▸ Required action
Please restate every line below exactly, without any pictures.

▸ Information shown
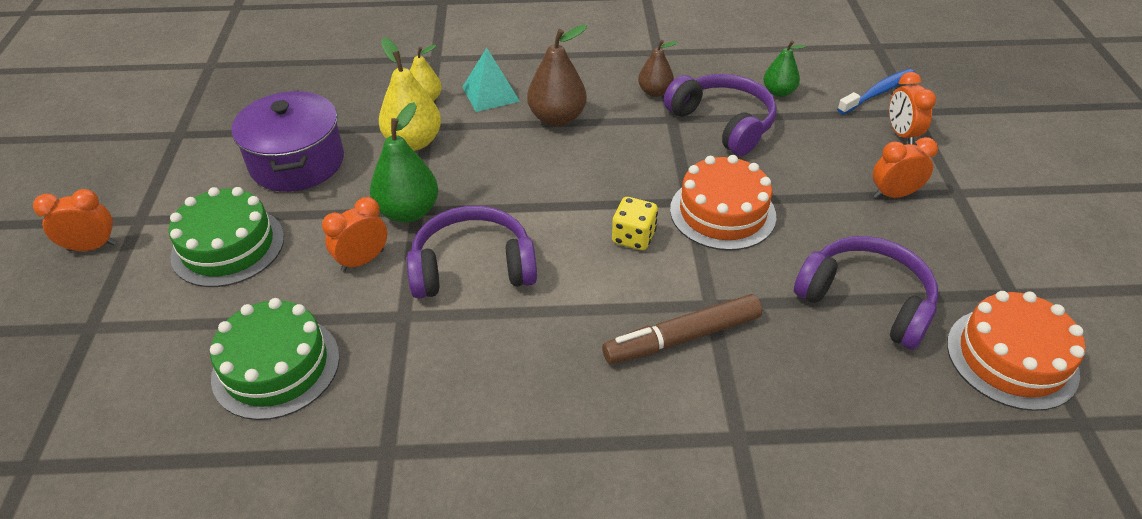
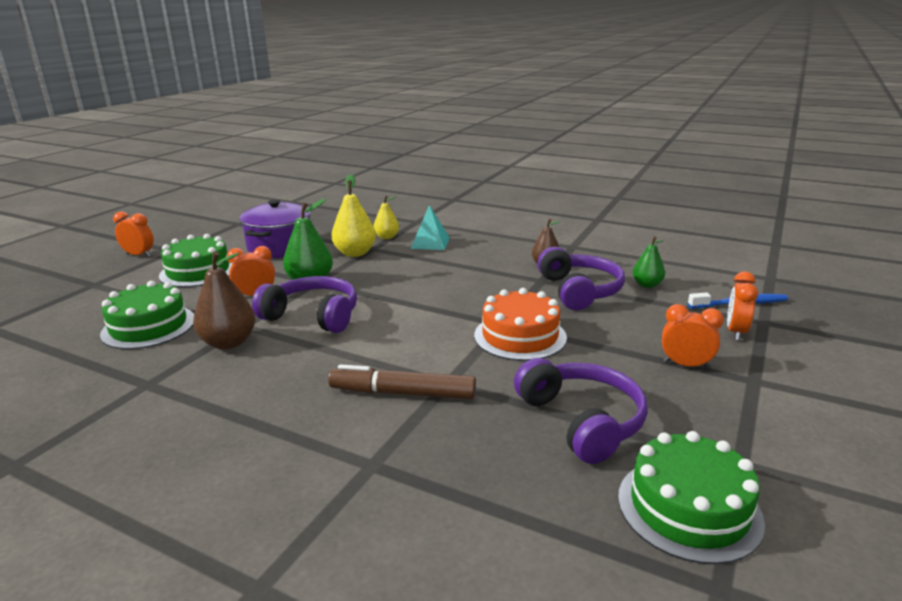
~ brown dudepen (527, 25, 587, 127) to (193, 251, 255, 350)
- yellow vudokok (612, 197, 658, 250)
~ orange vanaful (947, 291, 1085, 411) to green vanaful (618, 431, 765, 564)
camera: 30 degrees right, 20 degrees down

▸ Output for this task
~ brown dudepen (527, 25, 587, 127) to (193, 251, 255, 350)
- yellow vudokok (612, 197, 658, 250)
~ orange vanaful (947, 291, 1085, 411) to green vanaful (618, 431, 765, 564)
camera: 30 degrees right, 20 degrees down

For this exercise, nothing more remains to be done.